RECORD EXTRACTS:
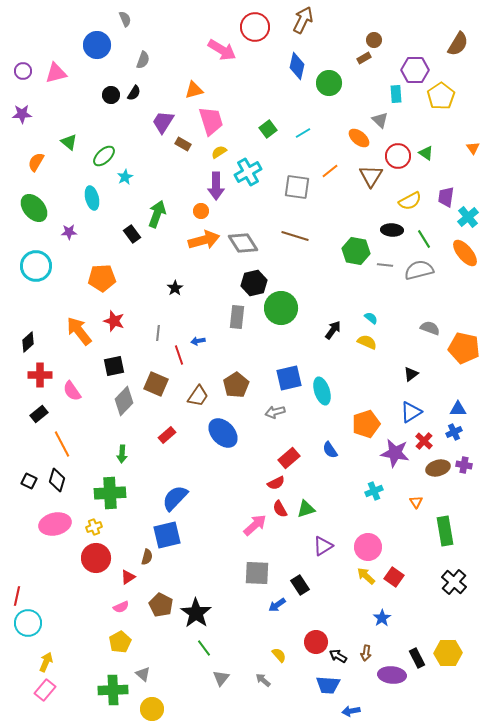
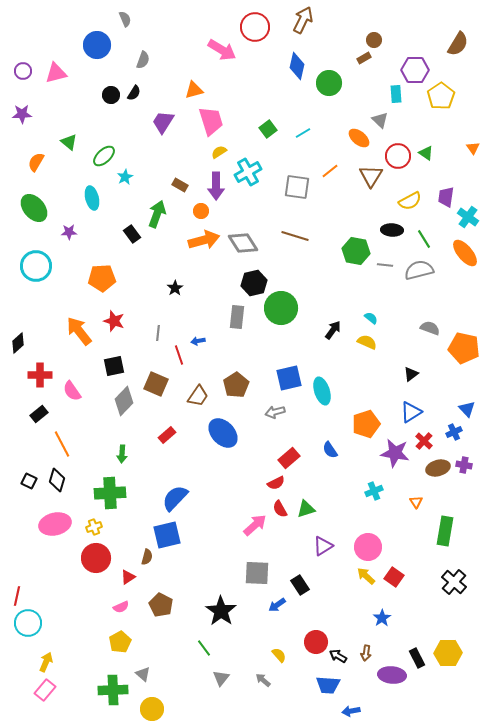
brown rectangle at (183, 144): moved 3 px left, 41 px down
cyan cross at (468, 217): rotated 15 degrees counterclockwise
black diamond at (28, 342): moved 10 px left, 1 px down
blue triangle at (458, 409): moved 9 px right; rotated 48 degrees clockwise
green rectangle at (445, 531): rotated 20 degrees clockwise
black star at (196, 613): moved 25 px right, 2 px up
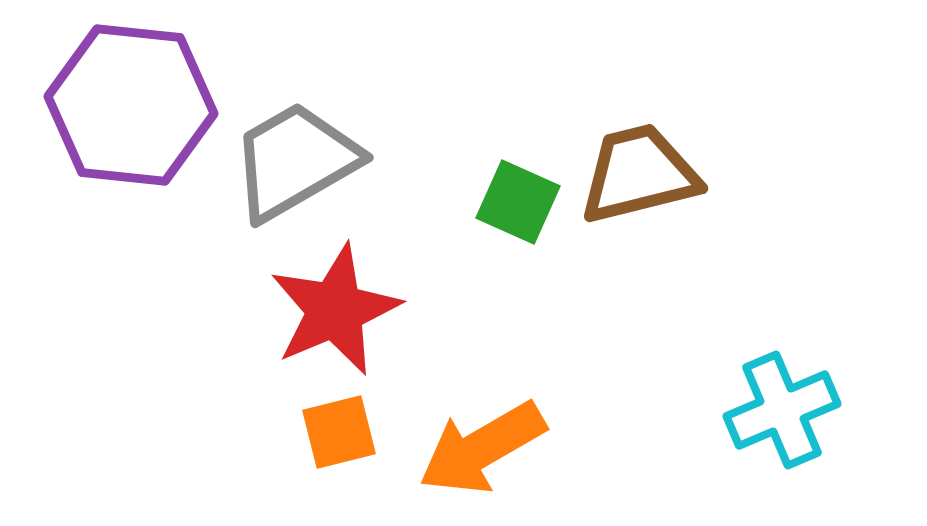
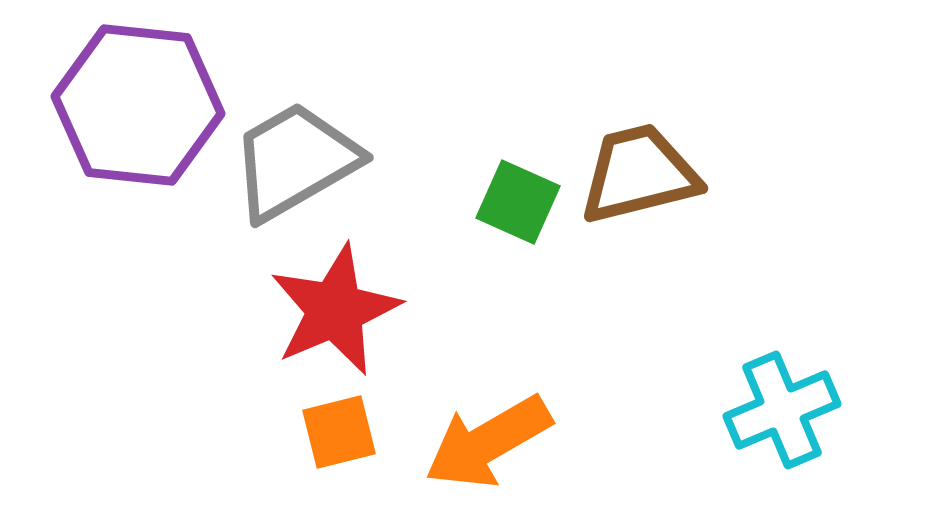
purple hexagon: moved 7 px right
orange arrow: moved 6 px right, 6 px up
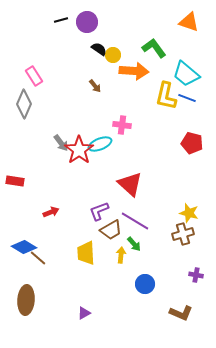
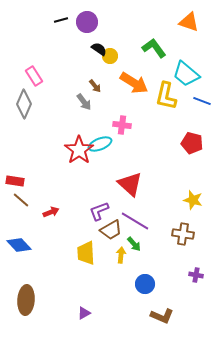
yellow circle: moved 3 px left, 1 px down
orange arrow: moved 12 px down; rotated 28 degrees clockwise
blue line: moved 15 px right, 3 px down
gray arrow: moved 23 px right, 41 px up
yellow star: moved 4 px right, 13 px up
brown cross: rotated 25 degrees clockwise
blue diamond: moved 5 px left, 2 px up; rotated 15 degrees clockwise
brown line: moved 17 px left, 58 px up
brown L-shape: moved 19 px left, 3 px down
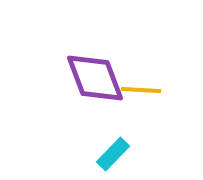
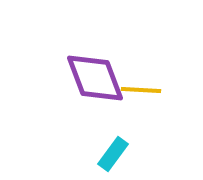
cyan rectangle: rotated 8 degrees counterclockwise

YOUR GOAL: The records above should be returned word for word, with every picture left out.

TASK OUTPUT:
brown rectangle at (183, 144): moved 3 px left, 41 px down
cyan cross at (468, 217): rotated 15 degrees counterclockwise
black diamond at (28, 342): moved 10 px left, 1 px down
blue triangle at (458, 409): moved 9 px right; rotated 48 degrees clockwise
green rectangle at (445, 531): rotated 20 degrees clockwise
black star at (196, 613): moved 25 px right, 2 px up
purple hexagon: moved 7 px right
orange arrow: moved 6 px right, 6 px up
yellow circle: moved 3 px left, 1 px down
orange arrow: moved 12 px down; rotated 28 degrees clockwise
blue line: moved 15 px right, 3 px down
gray arrow: moved 23 px right, 41 px up
yellow star: moved 4 px right, 13 px up
brown cross: rotated 25 degrees clockwise
blue diamond: moved 5 px left, 2 px up; rotated 15 degrees clockwise
brown line: moved 17 px left, 58 px up
brown L-shape: moved 19 px left, 3 px down
cyan rectangle: rotated 8 degrees counterclockwise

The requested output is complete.